Write out all of the records precisely. Skip anything that is a picture.

● ● ●

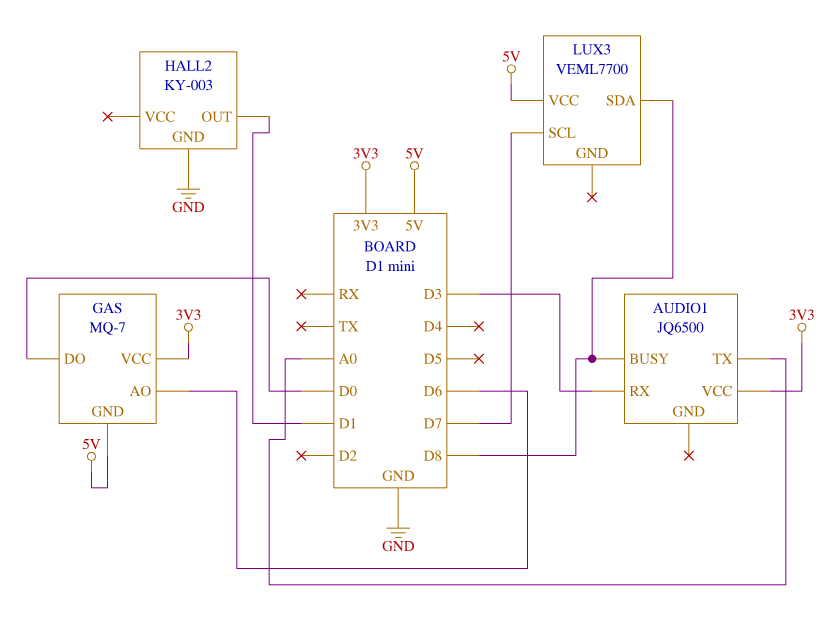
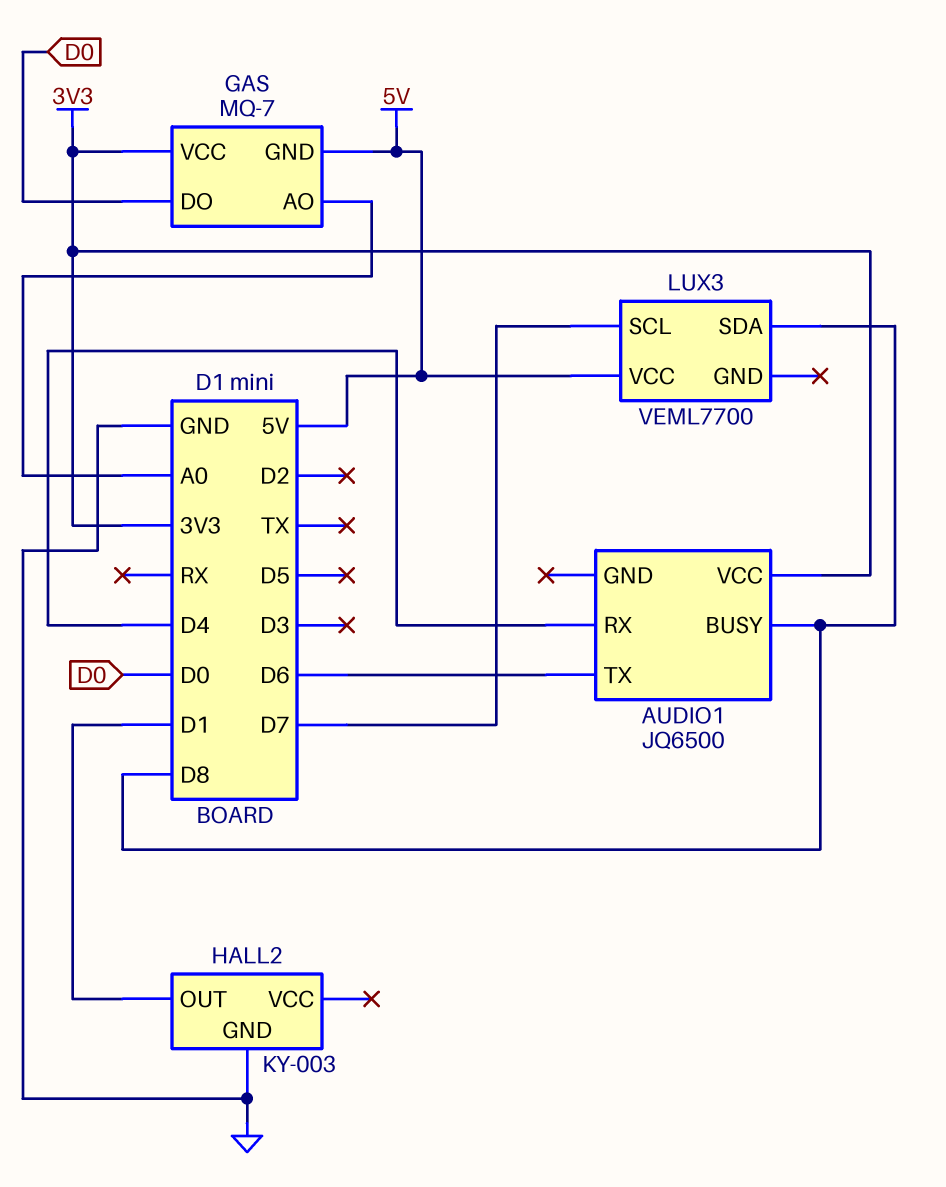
AUDIO1 pin RX: D3 -> D4
AUDIO1 pin TX: A0 -> D6
GAS pin AO: D6 -> A0

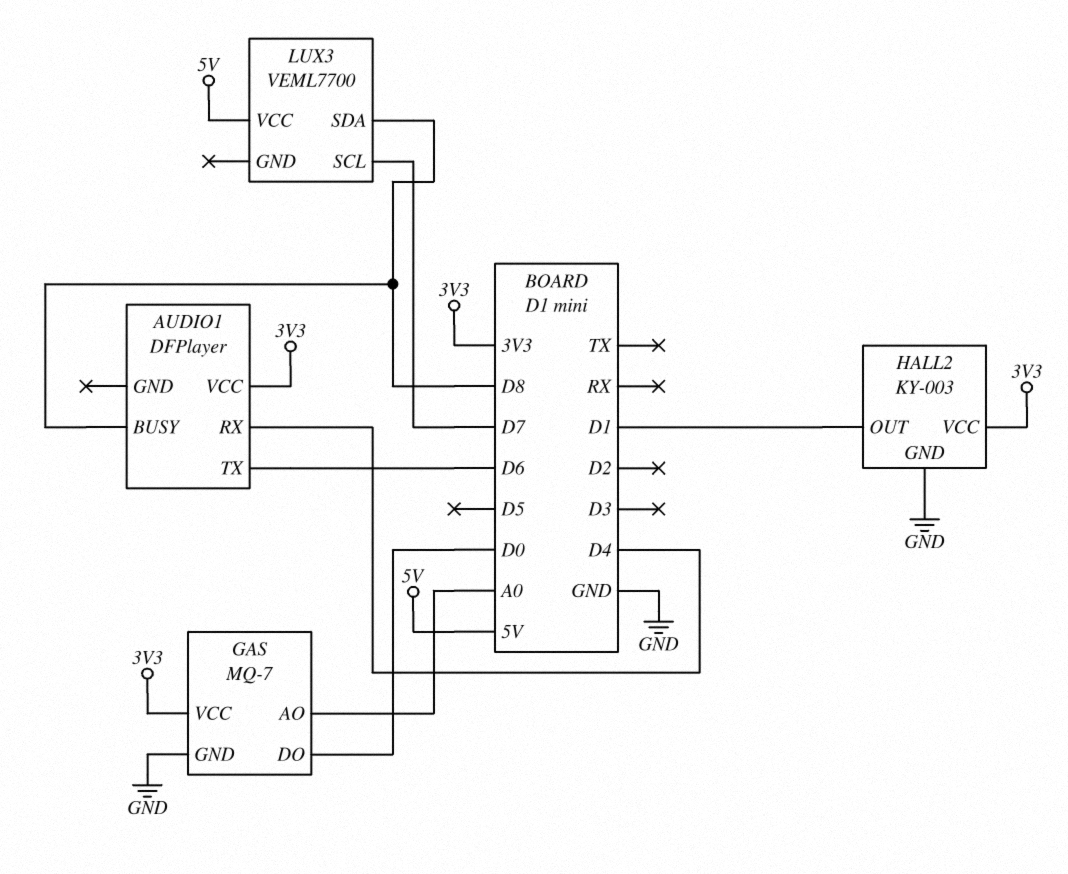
AUDIO1: JQ6500 -> DFPlayer
GAS pin GND: 5V -> GND
HALL2 pin VCC: none -> 3V3

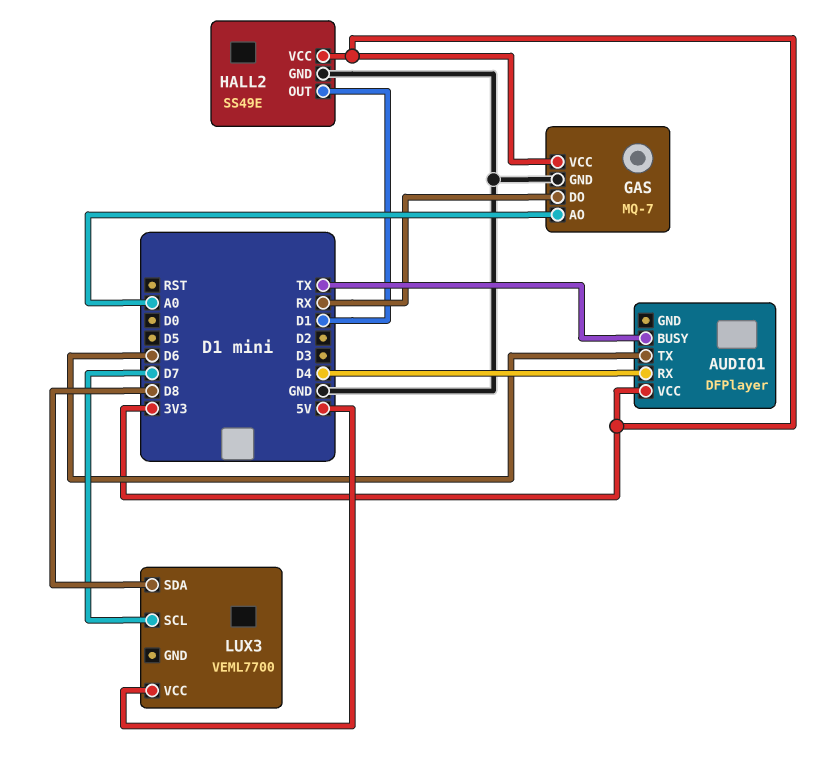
AUDIO1 pin BUSY: D8 -> TX
GAS pin DO: D0 -> RX
HALL2: KY-003 -> SS49E

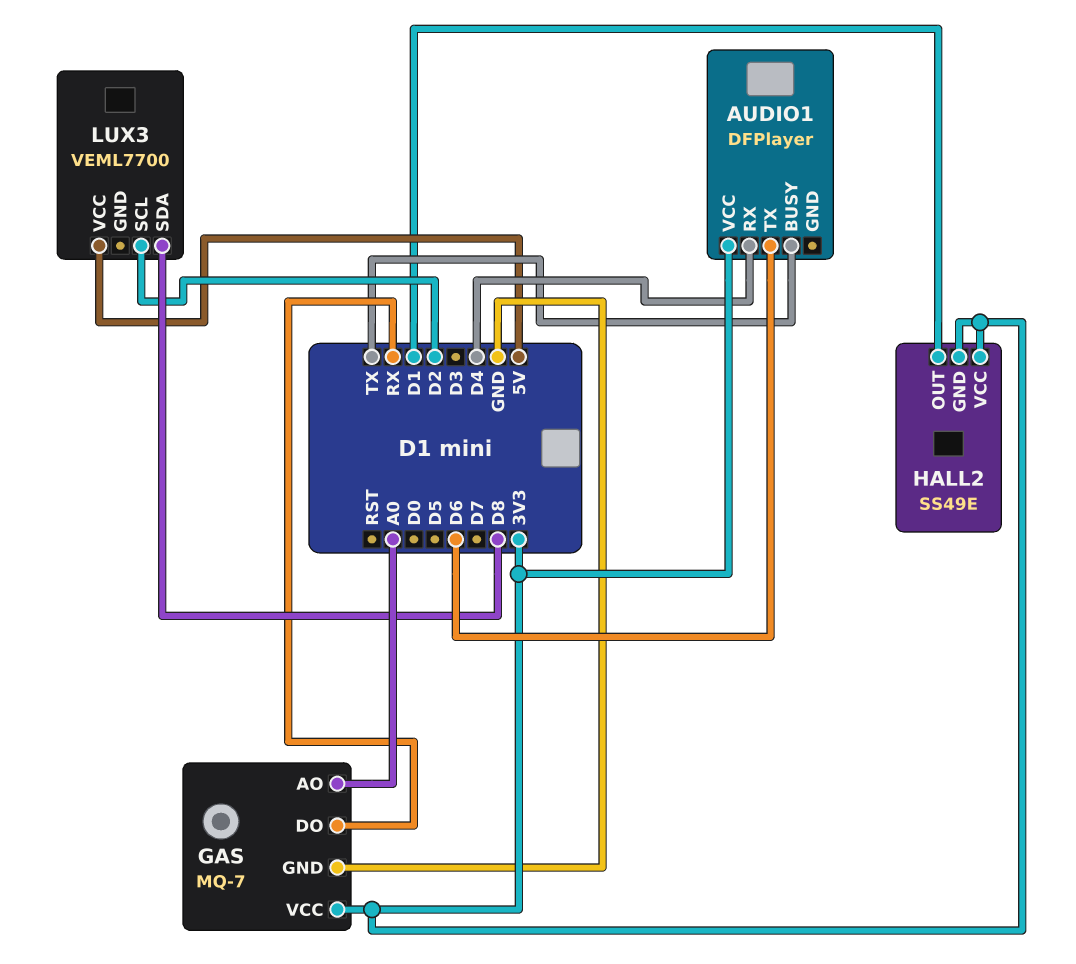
HALL2 pin GND: GND -> 3V3
LUX3 pin SCL: D7 -> D2

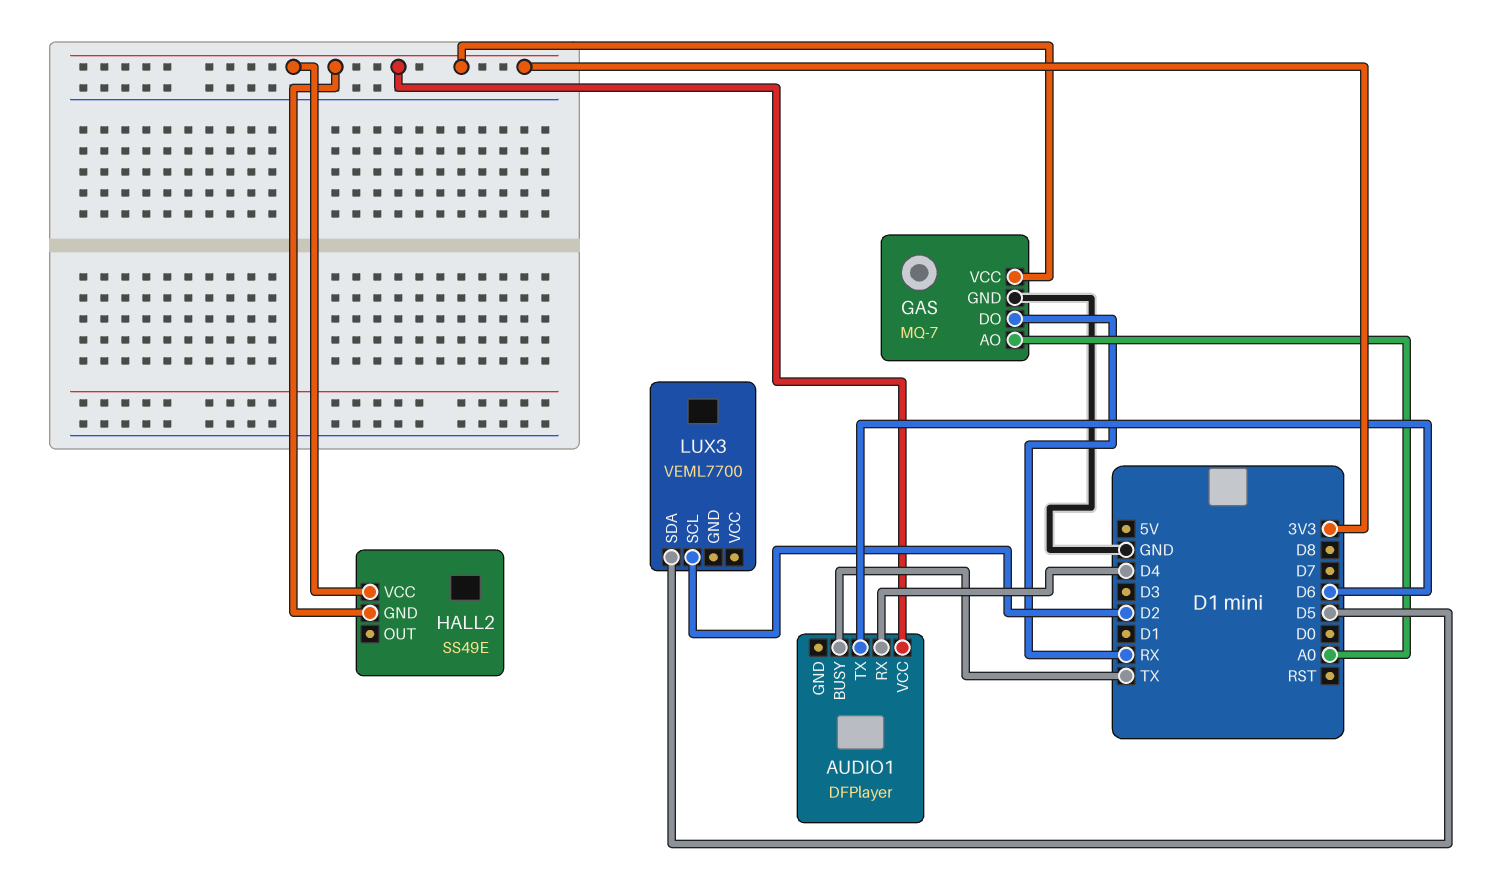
HALL2 pin OUT: D1 -> none
LUX3 pin SDA: D8 -> D5
LUX3 pin VCC: 5V -> none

● ● ●

**Answer for the task**
AUDIO1 pin RX: D3 -> D4
AUDIO1 pin TX: A0 -> D6
GAS pin AO: D6 -> A0

AUDIO1: JQ6500 -> DFPlayer
GAS pin GND: 5V -> GND
HALL2 pin VCC: none -> 3V3

AUDIO1 pin BUSY: D8 -> TX
GAS pin DO: D0 -> RX
HALL2: KY-003 -> SS49E

HALL2 pin GND: GND -> 3V3
LUX3 pin SCL: D7 -> D2

HALL2 pin OUT: D1 -> none
LUX3 pin SDA: D8 -> D5
LUX3 pin VCC: 5V -> none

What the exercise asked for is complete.